— ASSIGNMENT —
Transcribe the listing underneath, keeping each word exact and omitting the images.

— DATA —
== Segment start ==

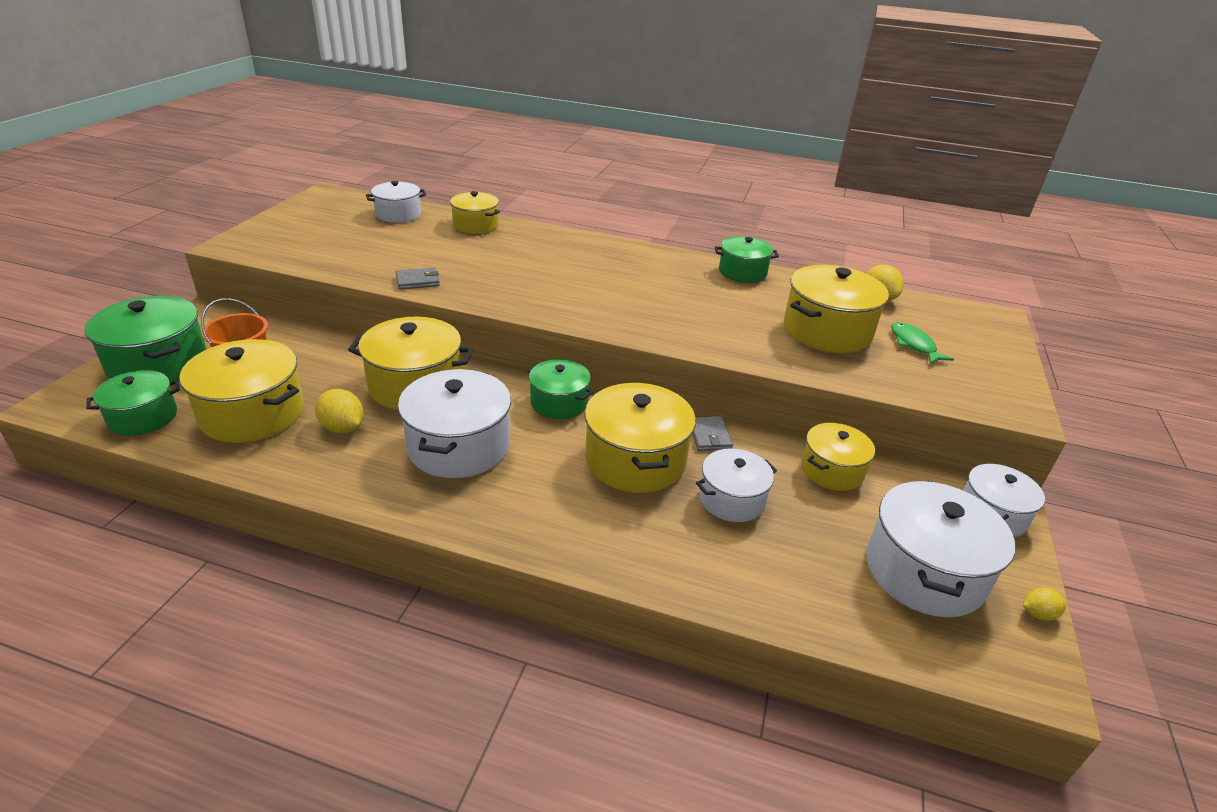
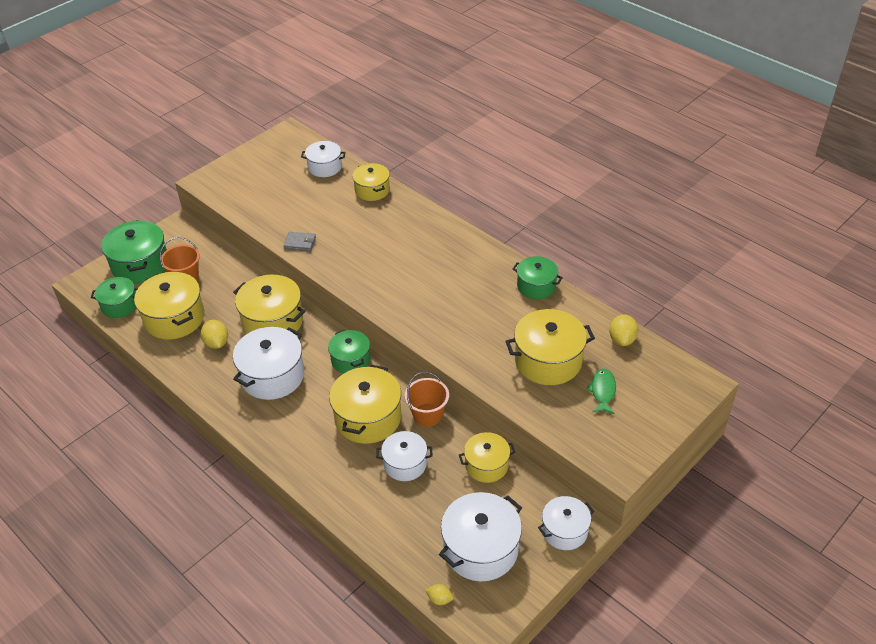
camera: 30 degrees right, 10 degrees up
(709, 436) = (427, 415): grey wallet -> orange bucket
(1038, 614) = (524, 597): yellow lemon -> yellow lemon (439, 599)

== Segment end ==

— WRITTEN SOLUTION —
camera: 30 degrees right, 10 degrees up
(709, 436) = (427, 415): grey wallet -> orange bucket
(1038, 614) = (524, 597): yellow lemon -> yellow lemon (439, 599)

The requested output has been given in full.